Stored records ▸
#####
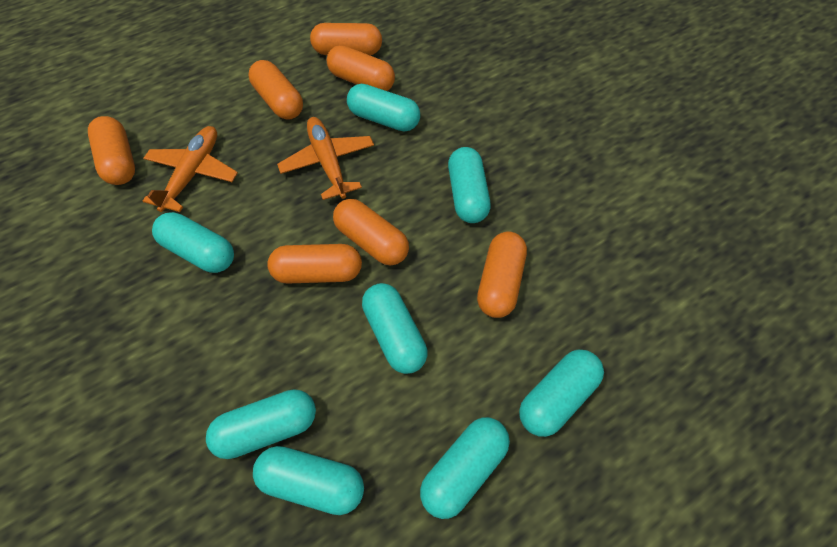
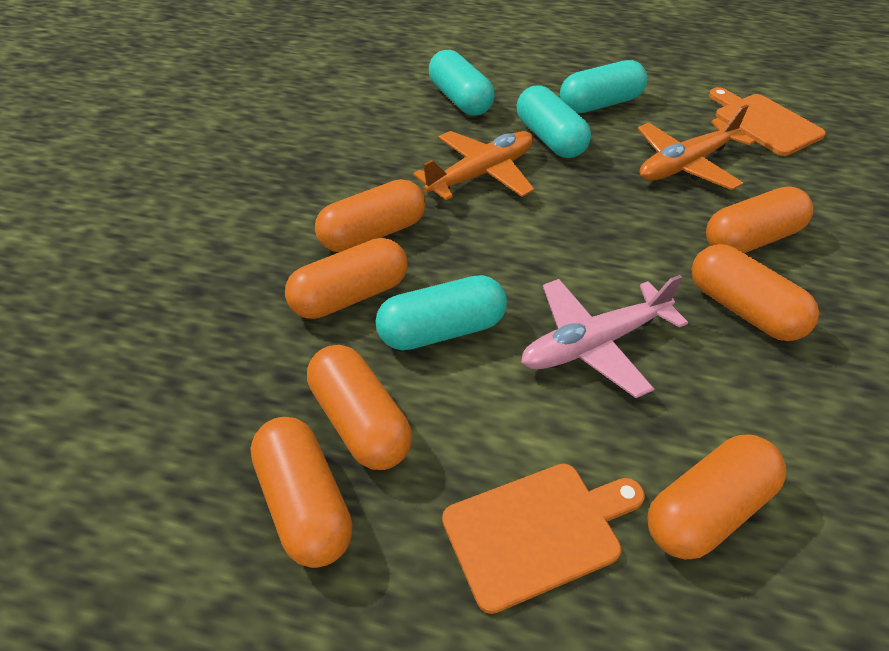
orange cutting board: none = 0 -> [442,463,645,614] [709,87,826,156] = 2
pink plane: none = 0 -> [521,275,688,398] = 1
turquoise capsule: [152,212,234,273] [206,389,316,459] [253,446,364,515] [347,84,420,131] [362,283,427,374] [420,417,510,519] [448,147,490,223] [519,350,604,437] = 8 -> [375,275,507,350] [429,50,495,116] [517,85,591,158] [560,60,647,113] = 4

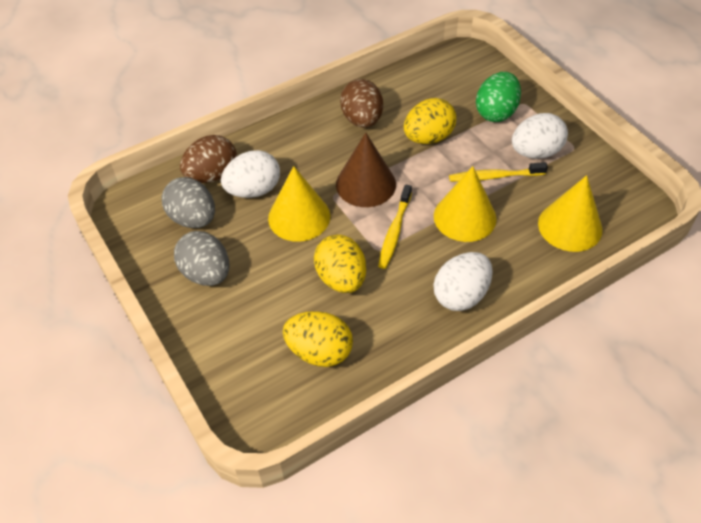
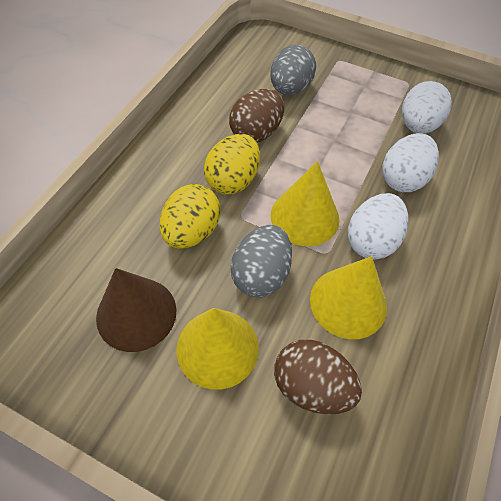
green egg: [476,72,521,122] = 1 -> none = 0
yellow egg: [283,311,353,367] [314,235,366,293] [404,98,456,144] = 3 -> [160,184,220,249] [204,134,260,194] = 2
yellow toothbrush: [378,185,412,269] [449,162,548,182] = 2 -> none = 0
#####
ASSIGNED TASK ▸
Go through the entries above, and wherever a line holds the word "yellow", copy that line.

SOLUTION TO THE PROBLEM ▸
yellow egg: [283,311,353,367] [314,235,366,293] [404,98,456,144] = 3 -> [160,184,220,249] [204,134,260,194] = 2
yellow toothbrush: [378,185,412,269] [449,162,548,182] = 2 -> none = 0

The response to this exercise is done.